━━━ EXTRACTED INFORMATION ━━━
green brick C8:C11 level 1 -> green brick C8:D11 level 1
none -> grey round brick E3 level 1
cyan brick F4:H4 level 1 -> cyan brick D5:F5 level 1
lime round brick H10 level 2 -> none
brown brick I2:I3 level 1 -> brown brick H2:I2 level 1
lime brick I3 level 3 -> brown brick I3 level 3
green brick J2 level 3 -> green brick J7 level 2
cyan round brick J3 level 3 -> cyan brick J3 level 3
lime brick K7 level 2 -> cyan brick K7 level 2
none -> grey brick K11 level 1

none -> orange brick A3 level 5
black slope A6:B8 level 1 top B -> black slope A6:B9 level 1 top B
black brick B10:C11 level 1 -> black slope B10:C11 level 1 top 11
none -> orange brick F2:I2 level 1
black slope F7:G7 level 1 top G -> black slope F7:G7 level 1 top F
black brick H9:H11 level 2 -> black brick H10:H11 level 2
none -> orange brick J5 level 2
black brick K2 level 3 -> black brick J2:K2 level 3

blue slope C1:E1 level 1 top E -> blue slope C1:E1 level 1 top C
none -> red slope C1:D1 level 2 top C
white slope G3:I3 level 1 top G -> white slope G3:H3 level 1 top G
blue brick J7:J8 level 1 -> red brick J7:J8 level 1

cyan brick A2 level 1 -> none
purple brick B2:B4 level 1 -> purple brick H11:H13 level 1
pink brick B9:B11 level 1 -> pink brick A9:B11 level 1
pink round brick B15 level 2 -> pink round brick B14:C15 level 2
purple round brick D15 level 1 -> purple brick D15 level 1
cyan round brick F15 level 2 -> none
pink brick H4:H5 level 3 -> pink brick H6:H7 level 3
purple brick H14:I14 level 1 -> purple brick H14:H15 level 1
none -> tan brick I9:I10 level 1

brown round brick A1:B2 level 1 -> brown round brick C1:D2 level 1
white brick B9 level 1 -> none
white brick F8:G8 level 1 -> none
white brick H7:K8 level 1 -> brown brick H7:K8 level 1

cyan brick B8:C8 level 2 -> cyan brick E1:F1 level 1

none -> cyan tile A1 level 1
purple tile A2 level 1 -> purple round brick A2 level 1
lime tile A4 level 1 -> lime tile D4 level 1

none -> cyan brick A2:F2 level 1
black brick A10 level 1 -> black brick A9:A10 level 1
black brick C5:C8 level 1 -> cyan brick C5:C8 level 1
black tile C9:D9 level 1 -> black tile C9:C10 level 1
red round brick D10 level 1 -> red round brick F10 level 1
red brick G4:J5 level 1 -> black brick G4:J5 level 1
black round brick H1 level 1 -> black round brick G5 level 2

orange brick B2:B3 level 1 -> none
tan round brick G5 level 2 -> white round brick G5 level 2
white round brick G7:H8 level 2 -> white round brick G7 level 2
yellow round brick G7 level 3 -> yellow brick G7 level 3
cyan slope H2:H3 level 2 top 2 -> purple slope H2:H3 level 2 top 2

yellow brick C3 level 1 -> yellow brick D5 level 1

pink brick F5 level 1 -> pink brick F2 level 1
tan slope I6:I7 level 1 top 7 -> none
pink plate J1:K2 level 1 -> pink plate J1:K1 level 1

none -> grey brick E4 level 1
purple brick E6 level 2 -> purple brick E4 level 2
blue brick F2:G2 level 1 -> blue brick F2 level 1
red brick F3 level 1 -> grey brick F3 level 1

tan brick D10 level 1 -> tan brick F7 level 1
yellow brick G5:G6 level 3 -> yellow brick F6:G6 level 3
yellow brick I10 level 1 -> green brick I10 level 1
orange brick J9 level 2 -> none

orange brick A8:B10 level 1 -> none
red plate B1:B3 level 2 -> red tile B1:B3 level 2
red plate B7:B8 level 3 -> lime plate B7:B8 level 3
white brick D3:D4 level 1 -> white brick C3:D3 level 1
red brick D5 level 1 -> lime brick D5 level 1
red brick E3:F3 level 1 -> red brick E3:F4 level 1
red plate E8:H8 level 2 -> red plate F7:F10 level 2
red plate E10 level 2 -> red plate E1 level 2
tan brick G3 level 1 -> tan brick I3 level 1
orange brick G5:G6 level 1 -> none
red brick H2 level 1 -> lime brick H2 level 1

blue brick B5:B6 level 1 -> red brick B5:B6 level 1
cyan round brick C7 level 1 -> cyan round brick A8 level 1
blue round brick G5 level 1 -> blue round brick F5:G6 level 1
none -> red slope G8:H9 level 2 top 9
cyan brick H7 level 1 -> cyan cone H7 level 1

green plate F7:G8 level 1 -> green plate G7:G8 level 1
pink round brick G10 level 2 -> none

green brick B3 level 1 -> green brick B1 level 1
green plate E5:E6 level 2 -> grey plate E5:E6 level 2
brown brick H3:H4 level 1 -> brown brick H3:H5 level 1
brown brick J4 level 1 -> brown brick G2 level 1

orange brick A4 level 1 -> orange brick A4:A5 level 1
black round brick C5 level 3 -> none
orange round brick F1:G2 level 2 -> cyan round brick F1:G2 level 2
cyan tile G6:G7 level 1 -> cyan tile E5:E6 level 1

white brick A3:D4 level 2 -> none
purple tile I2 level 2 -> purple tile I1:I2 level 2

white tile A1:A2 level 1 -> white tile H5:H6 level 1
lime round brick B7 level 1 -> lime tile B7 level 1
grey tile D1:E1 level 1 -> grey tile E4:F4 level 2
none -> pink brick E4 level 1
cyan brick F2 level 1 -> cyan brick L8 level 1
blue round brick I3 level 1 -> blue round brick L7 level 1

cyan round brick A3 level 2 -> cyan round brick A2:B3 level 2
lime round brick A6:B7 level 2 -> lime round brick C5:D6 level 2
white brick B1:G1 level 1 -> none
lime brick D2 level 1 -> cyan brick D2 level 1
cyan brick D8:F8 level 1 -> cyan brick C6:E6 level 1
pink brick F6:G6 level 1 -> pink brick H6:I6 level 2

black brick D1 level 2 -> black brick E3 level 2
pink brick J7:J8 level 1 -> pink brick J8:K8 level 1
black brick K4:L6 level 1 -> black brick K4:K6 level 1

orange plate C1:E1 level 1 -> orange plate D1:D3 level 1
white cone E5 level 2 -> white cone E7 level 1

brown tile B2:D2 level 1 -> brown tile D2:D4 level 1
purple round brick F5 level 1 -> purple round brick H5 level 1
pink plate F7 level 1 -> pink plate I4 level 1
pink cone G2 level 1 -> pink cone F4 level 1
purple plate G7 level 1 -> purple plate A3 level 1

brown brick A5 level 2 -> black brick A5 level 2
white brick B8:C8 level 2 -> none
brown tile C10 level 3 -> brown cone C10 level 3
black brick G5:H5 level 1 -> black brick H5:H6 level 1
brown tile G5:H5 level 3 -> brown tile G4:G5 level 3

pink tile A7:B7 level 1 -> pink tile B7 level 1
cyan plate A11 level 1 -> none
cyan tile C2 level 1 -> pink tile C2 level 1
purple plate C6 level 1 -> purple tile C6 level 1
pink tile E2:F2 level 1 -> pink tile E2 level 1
━━━
Every record must be transcribed precisely, down to the last character.

*REPLY TO THE TASK*:
green brick C8:C11 level 1 -> green brick C8:D11 level 1
none -> grey round brick E3 level 1
cyan brick F4:H4 level 1 -> cyan brick D5:F5 level 1
lime round brick H10 level 2 -> none
brown brick I2:I3 level 1 -> brown brick H2:I2 level 1
lime brick I3 level 3 -> brown brick I3 level 3
green brick J2 level 3 -> green brick J7 level 2
cyan round brick J3 level 3 -> cyan brick J3 level 3
lime brick K7 level 2 -> cyan brick K7 level 2
none -> grey brick K11 level 1

none -> orange brick A3 level 5
black slope A6:B8 level 1 top B -> black slope A6:B9 level 1 top B
black brick B10:C11 level 1 -> black slope B10:C11 level 1 top 11
none -> orange brick F2:I2 level 1
black slope F7:G7 level 1 top G -> black slope F7:G7 level 1 top F
black brick H9:H11 level 2 -> black brick H10:H11 level 2
none -> orange brick J5 level 2
black brick K2 level 3 -> black brick J2:K2 level 3

blue slope C1:E1 level 1 top E -> blue slope C1:E1 level 1 top C
none -> red slope C1:D1 level 2 top C
white slope G3:I3 level 1 top G -> white slope G3:H3 level 1 top G
blue brick J7:J8 level 1 -> red brick J7:J8 level 1

cyan brick A2 level 1 -> none
purple brick B2:B4 level 1 -> purple brick H11:H13 level 1
pink brick B9:B11 level 1 -> pink brick A9:B11 level 1
pink round brick B15 level 2 -> pink round brick B14:C15 level 2
purple round brick D15 level 1 -> purple brick D15 level 1
cyan round brick F15 level 2 -> none
pink brick H4:H5 level 3 -> pink brick H6:H7 level 3
purple brick H14:I14 level 1 -> purple brick H14:H15 level 1
none -> tan brick I9:I10 level 1

brown round brick A1:B2 level 1 -> brown round brick C1:D2 level 1
white brick B9 level 1 -> none
white brick F8:G8 level 1 -> none
white brick H7:K8 level 1 -> brown brick H7:K8 level 1

cyan brick B8:C8 level 2 -> cyan brick E1:F1 level 1

none -> cyan tile A1 level 1
purple tile A2 level 1 -> purple round brick A2 level 1
lime tile A4 level 1 -> lime tile D4 level 1

none -> cyan brick A2:F2 level 1
black brick A10 level 1 -> black brick A9:A10 level 1
black brick C5:C8 level 1 -> cyan brick C5:C8 level 1
black tile C9:D9 level 1 -> black tile C9:C10 level 1
red round brick D10 level 1 -> red round brick F10 level 1
red brick G4:J5 level 1 -> black brick G4:J5 level 1
black round brick H1 level 1 -> black round brick G5 level 2

orange brick B2:B3 level 1 -> none
tan round brick G5 level 2 -> white round brick G5 level 2
white round brick G7:H8 level 2 -> white round brick G7 level 2
yellow round brick G7 level 3 -> yellow brick G7 level 3
cyan slope H2:H3 level 2 top 2 -> purple slope H2:H3 level 2 top 2

yellow brick C3 level 1 -> yellow brick D5 level 1

pink brick F5 level 1 -> pink brick F2 level 1
tan slope I6:I7 level 1 top 7 -> none
pink plate J1:K2 level 1 -> pink plate J1:K1 level 1

none -> grey brick E4 level 1
purple brick E6 level 2 -> purple brick E4 level 2
blue brick F2:G2 level 1 -> blue brick F2 level 1
red brick F3 level 1 -> grey brick F3 level 1

tan brick D10 level 1 -> tan brick F7 level 1
yellow brick G5:G6 level 3 -> yellow brick F6:G6 level 3
yellow brick I10 level 1 -> green brick I10 level 1
orange brick J9 level 2 -> none

orange brick A8:B10 level 1 -> none
red plate B1:B3 level 2 -> red tile B1:B3 level 2
red plate B7:B8 level 3 -> lime plate B7:B8 level 3
white brick D3:D4 level 1 -> white brick C3:D3 level 1
red brick D5 level 1 -> lime brick D5 level 1
red brick E3:F3 level 1 -> red brick E3:F4 level 1
red plate E8:H8 level 2 -> red plate F7:F10 level 2
red plate E10 level 2 -> red plate E1 level 2
tan brick G3 level 1 -> tan brick I3 level 1
orange brick G5:G6 level 1 -> none
red brick H2 level 1 -> lime brick H2 level 1

blue brick B5:B6 level 1 -> red brick B5:B6 level 1
cyan round brick C7 level 1 -> cyan round brick A8 level 1
blue round brick G5 level 1 -> blue round brick F5:G6 level 1
none -> red slope G8:H9 level 2 top 9
cyan brick H7 level 1 -> cyan cone H7 level 1

green plate F7:G8 level 1 -> green plate G7:G8 level 1
pink round brick G10 level 2 -> none

green brick B3 level 1 -> green brick B1 level 1
green plate E5:E6 level 2 -> grey plate E5:E6 level 2
brown brick H3:H4 level 1 -> brown brick H3:H5 level 1
brown brick J4 level 1 -> brown brick G2 level 1

orange brick A4 level 1 -> orange brick A4:A5 level 1
black round brick C5 level 3 -> none
orange round brick F1:G2 level 2 -> cyan round brick F1:G2 level 2
cyan tile G6:G7 level 1 -> cyan tile E5:E6 level 1

white brick A3:D4 level 2 -> none
purple tile I2 level 2 -> purple tile I1:I2 level 2

white tile A1:A2 level 1 -> white tile H5:H6 level 1
lime round brick B7 level 1 -> lime tile B7 level 1
grey tile D1:E1 level 1 -> grey tile E4:F4 level 2
none -> pink brick E4 level 1
cyan brick F2 level 1 -> cyan brick L8 level 1
blue round brick I3 level 1 -> blue round brick L7 level 1

cyan round brick A3 level 2 -> cyan round brick A2:B3 level 2
lime round brick A6:B7 level 2 -> lime round brick C5:D6 level 2
white brick B1:G1 level 1 -> none
lime brick D2 level 1 -> cyan brick D2 level 1
cyan brick D8:F8 level 1 -> cyan brick C6:E6 level 1
pink brick F6:G6 level 1 -> pink brick H6:I6 level 2

black brick D1 level 2 -> black brick E3 level 2
pink brick J7:J8 level 1 -> pink brick J8:K8 level 1
black brick K4:L6 level 1 -> black brick K4:K6 level 1

orange plate C1:E1 level 1 -> orange plate D1:D3 level 1
white cone E5 level 2 -> white cone E7 level 1

brown tile B2:D2 level 1 -> brown tile D2:D4 level 1
purple round brick F5 level 1 -> purple round brick H5 level 1
pink plate F7 level 1 -> pink plate I4 level 1
pink cone G2 level 1 -> pink cone F4 level 1
purple plate G7 level 1 -> purple plate A3 level 1

brown brick A5 level 2 -> black brick A5 level 2
white brick B8:C8 level 2 -> none
brown tile C10 level 3 -> brown cone C10 level 3
black brick G5:H5 level 1 -> black brick H5:H6 level 1
brown tile G5:H5 level 3 -> brown tile G4:G5 level 3

pink tile A7:B7 level 1 -> pink tile B7 level 1
cyan plate A11 level 1 -> none
cyan tile C2 level 1 -> pink tile C2 level 1
purple plate C6 level 1 -> purple tile C6 level 1
pink tile E2:F2 level 1 -> pink tile E2 level 1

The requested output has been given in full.